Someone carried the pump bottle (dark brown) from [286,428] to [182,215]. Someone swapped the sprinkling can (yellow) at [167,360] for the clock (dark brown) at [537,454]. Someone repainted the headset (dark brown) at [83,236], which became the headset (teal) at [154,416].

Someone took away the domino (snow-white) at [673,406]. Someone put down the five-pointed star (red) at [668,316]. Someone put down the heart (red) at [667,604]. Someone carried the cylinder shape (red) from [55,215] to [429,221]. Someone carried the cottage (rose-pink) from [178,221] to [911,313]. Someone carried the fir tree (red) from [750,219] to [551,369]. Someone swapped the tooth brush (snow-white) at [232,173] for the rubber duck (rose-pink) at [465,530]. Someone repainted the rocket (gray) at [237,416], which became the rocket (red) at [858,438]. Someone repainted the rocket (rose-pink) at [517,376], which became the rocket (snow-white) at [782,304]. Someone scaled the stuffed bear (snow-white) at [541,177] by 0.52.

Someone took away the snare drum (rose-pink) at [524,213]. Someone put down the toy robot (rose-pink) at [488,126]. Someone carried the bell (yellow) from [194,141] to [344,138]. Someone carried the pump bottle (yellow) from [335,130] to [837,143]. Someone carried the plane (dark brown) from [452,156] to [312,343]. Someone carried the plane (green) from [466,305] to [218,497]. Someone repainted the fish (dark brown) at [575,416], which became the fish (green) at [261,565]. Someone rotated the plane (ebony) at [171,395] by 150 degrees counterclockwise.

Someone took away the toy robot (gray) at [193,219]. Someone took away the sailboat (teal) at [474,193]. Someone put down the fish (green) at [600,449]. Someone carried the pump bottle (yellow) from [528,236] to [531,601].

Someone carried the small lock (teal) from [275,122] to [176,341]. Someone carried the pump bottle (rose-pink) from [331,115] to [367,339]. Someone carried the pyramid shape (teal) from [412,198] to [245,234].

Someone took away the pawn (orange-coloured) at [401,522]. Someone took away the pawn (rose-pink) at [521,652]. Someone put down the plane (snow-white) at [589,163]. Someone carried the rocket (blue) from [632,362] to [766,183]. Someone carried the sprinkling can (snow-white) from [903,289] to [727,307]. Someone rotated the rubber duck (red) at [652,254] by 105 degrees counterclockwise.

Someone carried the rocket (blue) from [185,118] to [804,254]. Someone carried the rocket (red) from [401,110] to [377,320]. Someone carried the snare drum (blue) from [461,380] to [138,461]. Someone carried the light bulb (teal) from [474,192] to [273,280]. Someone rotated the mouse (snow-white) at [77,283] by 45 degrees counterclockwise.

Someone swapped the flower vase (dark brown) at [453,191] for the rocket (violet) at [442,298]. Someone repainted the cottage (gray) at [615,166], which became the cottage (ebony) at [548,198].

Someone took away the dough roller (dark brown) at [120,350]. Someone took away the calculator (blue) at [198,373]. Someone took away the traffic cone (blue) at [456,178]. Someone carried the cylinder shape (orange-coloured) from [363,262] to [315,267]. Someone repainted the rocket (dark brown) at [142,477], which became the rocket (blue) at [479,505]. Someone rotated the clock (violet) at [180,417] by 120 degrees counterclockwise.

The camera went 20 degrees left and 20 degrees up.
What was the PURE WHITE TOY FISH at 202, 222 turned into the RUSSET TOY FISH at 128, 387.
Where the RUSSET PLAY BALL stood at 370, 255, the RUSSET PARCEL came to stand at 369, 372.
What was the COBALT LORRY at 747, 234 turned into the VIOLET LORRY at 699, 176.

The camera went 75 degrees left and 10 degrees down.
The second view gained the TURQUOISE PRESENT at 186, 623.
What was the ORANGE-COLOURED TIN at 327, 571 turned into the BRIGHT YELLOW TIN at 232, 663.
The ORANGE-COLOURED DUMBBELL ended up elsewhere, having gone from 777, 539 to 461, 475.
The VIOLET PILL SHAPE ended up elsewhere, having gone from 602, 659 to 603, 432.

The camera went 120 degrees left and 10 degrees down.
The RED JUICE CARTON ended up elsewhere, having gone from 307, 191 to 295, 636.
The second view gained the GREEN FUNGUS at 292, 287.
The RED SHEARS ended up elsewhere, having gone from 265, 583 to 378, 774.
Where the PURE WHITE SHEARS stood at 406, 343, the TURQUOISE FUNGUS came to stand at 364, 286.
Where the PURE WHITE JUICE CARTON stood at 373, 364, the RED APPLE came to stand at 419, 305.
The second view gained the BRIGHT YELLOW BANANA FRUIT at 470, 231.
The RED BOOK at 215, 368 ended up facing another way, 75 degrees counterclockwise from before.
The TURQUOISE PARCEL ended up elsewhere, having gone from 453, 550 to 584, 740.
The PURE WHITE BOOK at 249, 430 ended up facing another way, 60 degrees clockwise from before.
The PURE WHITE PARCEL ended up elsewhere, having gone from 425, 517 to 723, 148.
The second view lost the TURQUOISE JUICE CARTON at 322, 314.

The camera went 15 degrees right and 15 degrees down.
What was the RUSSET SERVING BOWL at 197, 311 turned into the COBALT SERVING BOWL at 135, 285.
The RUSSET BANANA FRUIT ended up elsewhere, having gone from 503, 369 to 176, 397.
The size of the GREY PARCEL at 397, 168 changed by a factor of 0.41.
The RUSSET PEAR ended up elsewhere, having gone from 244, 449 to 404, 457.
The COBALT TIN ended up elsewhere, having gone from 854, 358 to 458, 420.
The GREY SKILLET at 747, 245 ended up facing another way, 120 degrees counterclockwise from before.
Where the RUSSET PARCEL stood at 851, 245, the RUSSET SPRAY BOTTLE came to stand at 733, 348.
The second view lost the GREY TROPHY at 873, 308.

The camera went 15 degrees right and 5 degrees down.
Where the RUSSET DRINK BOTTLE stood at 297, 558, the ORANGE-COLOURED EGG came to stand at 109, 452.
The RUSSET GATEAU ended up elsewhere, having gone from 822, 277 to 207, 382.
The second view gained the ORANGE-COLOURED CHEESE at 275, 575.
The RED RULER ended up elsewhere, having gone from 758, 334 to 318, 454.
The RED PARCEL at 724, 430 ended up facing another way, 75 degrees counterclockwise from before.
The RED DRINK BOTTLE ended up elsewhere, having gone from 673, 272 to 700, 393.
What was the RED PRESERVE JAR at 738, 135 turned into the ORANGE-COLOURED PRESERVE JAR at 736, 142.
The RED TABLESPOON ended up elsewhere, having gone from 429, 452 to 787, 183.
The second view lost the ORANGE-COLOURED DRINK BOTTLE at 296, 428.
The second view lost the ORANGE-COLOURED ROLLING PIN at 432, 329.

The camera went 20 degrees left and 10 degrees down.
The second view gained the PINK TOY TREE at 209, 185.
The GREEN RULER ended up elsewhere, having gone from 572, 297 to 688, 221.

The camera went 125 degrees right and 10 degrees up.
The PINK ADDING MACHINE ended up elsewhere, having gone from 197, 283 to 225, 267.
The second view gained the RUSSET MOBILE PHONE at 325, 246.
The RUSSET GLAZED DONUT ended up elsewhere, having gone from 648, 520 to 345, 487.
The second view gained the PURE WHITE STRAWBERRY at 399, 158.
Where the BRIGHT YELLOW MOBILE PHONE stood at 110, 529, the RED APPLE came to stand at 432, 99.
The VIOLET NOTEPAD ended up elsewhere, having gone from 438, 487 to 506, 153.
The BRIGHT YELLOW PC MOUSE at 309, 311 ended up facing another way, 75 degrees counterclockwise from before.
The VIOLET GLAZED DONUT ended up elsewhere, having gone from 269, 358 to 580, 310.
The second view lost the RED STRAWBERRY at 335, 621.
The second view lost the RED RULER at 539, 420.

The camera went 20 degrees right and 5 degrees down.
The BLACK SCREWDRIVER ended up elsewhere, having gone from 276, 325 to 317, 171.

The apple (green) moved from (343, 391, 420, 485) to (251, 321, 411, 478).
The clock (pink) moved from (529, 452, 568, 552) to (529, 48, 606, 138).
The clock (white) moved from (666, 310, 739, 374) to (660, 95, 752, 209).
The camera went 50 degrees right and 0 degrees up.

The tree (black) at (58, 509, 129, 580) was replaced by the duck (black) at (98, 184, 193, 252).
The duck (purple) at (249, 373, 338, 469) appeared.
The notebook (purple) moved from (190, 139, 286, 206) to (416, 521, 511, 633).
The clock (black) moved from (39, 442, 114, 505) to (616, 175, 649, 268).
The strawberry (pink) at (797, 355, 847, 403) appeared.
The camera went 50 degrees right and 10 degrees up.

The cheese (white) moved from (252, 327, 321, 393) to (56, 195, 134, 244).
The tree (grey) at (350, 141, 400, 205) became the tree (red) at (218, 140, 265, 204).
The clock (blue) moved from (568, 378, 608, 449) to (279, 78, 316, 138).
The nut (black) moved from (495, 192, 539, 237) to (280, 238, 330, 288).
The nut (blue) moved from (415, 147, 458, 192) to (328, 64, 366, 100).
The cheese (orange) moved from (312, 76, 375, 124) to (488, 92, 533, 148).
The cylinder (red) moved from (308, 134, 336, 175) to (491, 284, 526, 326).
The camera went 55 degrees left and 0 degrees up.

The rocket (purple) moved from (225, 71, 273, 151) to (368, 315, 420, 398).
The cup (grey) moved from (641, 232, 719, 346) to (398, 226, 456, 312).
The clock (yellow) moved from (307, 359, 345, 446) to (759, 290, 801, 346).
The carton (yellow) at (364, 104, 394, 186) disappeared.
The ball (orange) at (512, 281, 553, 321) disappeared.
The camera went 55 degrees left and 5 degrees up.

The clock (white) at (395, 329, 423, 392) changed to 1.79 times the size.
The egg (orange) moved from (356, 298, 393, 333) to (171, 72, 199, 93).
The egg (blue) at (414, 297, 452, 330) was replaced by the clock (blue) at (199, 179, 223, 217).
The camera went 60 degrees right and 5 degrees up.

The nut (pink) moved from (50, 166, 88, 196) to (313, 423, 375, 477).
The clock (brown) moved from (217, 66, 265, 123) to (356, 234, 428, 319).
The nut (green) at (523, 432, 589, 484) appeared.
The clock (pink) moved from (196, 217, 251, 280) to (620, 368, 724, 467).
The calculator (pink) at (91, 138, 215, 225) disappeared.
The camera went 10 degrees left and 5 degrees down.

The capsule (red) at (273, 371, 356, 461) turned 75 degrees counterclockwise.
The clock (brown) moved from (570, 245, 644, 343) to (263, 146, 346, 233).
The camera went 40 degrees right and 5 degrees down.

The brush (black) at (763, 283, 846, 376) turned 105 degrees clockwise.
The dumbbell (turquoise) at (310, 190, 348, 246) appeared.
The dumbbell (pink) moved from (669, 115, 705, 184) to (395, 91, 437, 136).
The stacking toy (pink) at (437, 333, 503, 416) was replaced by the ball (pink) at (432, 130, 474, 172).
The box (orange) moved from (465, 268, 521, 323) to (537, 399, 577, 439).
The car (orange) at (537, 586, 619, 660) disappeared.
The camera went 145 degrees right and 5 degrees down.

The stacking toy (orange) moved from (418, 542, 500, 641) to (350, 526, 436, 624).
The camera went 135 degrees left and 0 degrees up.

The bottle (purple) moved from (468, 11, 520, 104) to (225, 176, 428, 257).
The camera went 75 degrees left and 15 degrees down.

■ ■ ■ ■ ■ ■ ■

- _ASSIGNMENT_
Starting at the line above that contains "The RED TABLESPOON", write out each line exactly until the line that contains "The camera went 20 degrees right" has been written, and stop there.

- _TASK RESULT_
The RED TABLESPOON ended up elsewhere, having gone from 429, 452 to 787, 183.
The second view lost the ORANGE-COLOURED DRINK BOTTLE at 296, 428.
The second view lost the ORANGE-COLOURED ROLLING PIN at 432, 329.

The camera went 20 degrees left and 10 degrees down.
The second view gained the PINK TOY TREE at 209, 185.
The GREEN RULER ended up elsewhere, having gone from 572, 297 to 688, 221.

The camera went 125 degrees right and 10 degrees up.
The PINK ADDING MACHINE ended up elsewhere, having gone from 197, 283 to 225, 267.
The second view gained the RUSSET MOBILE PHONE at 325, 246.
The RUSSET GLAZED DONUT ended up elsewhere, having gone from 648, 520 to 345, 487.
The second view gained the PURE WHITE STRAWBERRY at 399, 158.
Where the BRIGHT YELLOW MOBILE PHONE stood at 110, 529, the RED APPLE came to stand at 432, 99.
The VIOLET NOTEPAD ended up elsewhere, having gone from 438, 487 to 506, 153.
The BRIGHT YELLOW PC MOUSE at 309, 311 ended up facing another way, 75 degrees counterclockwise from before.
The VIOLET GLAZED DONUT ended up elsewhere, having gone from 269, 358 to 580, 310.
The second view lost the RED STRAWBERRY at 335, 621.
The second view lost the RED RULER at 539, 420.

The camera went 20 degrees right and 5 degrees down.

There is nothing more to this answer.